* _EXERCISE DIRECTIONS_: Going down the listing below, print exactly each line from the one with "R14: none -> 100 (+9V, N_14)" up to and including the one with "SW2: switch (N002, N009) -> none", and skip the rest.
*** DATA TO USE ***
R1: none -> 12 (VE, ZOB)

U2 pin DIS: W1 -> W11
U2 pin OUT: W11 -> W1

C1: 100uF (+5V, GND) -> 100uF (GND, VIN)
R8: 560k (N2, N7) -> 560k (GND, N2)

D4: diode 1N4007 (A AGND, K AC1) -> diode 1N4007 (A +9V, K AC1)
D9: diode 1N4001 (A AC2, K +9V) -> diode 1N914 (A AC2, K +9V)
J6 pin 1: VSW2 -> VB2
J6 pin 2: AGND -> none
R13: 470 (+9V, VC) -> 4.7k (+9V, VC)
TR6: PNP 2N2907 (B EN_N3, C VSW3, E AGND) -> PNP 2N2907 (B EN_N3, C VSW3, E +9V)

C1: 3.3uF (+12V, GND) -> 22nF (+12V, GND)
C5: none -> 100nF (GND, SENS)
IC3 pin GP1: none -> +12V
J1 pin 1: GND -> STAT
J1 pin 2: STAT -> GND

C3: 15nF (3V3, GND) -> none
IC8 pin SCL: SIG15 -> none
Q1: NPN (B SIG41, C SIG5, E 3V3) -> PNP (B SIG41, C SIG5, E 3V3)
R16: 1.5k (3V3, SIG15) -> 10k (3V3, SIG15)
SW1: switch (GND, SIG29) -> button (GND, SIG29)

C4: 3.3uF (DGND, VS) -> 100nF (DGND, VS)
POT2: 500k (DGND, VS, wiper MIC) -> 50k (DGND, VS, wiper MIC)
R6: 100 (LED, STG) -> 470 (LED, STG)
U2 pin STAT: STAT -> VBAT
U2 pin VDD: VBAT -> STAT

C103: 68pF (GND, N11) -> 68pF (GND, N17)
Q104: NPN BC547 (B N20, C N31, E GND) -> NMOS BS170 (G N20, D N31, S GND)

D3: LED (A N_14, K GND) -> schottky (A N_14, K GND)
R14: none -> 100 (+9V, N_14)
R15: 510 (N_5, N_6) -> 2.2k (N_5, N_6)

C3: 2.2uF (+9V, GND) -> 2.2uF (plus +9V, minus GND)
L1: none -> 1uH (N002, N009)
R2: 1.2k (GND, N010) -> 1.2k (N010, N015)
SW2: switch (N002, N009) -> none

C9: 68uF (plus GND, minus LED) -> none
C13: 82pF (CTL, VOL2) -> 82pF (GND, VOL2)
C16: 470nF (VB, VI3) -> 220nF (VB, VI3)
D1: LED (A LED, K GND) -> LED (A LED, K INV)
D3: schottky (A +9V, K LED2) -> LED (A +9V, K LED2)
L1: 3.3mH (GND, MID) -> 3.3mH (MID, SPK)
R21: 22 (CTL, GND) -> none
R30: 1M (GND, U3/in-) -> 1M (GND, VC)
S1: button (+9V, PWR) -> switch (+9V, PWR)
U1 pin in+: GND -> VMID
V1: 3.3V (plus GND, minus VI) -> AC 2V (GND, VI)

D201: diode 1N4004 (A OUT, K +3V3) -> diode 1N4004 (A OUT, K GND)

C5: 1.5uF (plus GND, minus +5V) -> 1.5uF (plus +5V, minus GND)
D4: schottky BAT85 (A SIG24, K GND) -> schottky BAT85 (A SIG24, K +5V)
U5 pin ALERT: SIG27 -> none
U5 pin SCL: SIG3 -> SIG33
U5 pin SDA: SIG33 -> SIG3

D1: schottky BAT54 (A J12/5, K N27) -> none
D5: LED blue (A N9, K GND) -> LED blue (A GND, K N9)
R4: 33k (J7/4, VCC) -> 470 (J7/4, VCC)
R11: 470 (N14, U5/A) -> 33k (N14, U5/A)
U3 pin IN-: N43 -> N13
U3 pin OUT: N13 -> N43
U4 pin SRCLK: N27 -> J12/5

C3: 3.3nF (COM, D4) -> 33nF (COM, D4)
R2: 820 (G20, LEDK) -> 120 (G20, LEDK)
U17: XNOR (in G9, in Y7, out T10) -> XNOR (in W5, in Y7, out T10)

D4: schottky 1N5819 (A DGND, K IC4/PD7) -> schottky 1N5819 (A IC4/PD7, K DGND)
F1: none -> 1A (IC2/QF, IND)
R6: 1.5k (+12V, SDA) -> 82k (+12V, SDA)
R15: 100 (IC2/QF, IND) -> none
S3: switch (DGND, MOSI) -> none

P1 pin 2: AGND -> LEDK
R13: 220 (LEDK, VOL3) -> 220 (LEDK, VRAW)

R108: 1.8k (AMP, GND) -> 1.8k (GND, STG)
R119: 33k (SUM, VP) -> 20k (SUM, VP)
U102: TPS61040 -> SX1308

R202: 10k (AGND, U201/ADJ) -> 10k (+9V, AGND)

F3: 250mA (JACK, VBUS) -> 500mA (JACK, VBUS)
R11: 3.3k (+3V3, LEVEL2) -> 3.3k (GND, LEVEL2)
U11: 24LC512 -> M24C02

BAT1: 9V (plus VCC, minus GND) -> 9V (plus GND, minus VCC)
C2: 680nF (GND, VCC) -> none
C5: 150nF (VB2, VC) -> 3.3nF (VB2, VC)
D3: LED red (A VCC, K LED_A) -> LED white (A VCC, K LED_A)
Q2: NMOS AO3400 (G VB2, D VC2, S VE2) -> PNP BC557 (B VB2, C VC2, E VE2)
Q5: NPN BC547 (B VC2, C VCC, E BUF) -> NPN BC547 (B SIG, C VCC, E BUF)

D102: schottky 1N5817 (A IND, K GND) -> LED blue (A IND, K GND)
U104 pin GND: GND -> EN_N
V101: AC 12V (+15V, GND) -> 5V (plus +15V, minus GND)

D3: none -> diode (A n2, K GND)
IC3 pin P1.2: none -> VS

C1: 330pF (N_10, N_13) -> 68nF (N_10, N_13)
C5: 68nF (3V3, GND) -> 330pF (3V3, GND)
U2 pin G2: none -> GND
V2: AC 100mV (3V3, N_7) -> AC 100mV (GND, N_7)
*** End of DATA TO USE ***
* _SOLUTION TO THIS EXERCISE_:
R14: none -> 100 (+9V, N_14)
R15: 510 (N_5, N_6) -> 2.2k (N_5, N_6)

C3: 2.2uF (+9V, GND) -> 2.2uF (plus +9V, minus GND)
L1: none -> 1uH (N002, N009)
R2: 1.2k (GND, N010) -> 1.2k (N010, N015)
SW2: switch (N002, N009) -> none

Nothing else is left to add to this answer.